**What is being asked**
Search the material for "spinning" and show all lines that contain it.

**Dataset records**
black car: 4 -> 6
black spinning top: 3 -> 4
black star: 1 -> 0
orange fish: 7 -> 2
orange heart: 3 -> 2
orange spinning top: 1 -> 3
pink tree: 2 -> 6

--

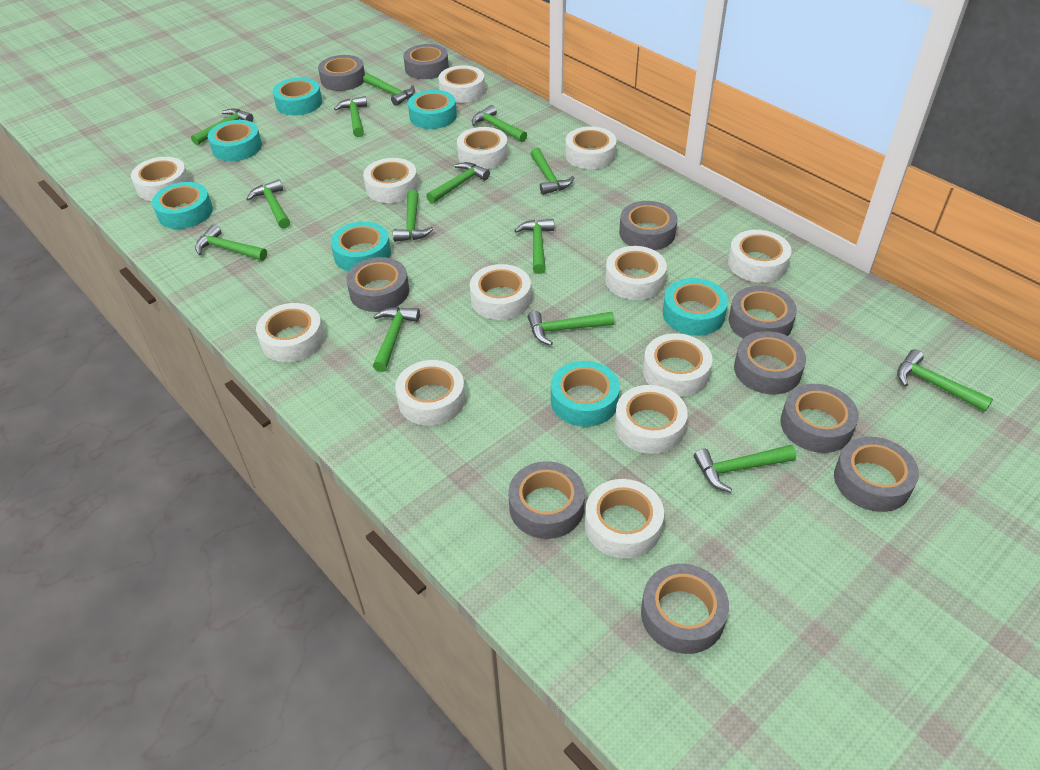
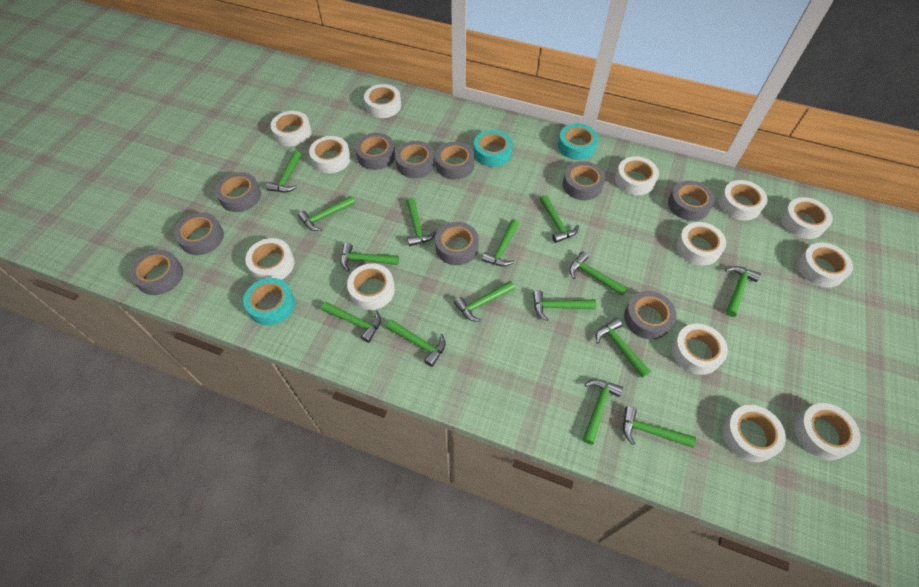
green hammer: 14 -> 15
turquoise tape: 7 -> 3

**Answer section**
black spinning top: 3 -> 4
orange spinning top: 1 -> 3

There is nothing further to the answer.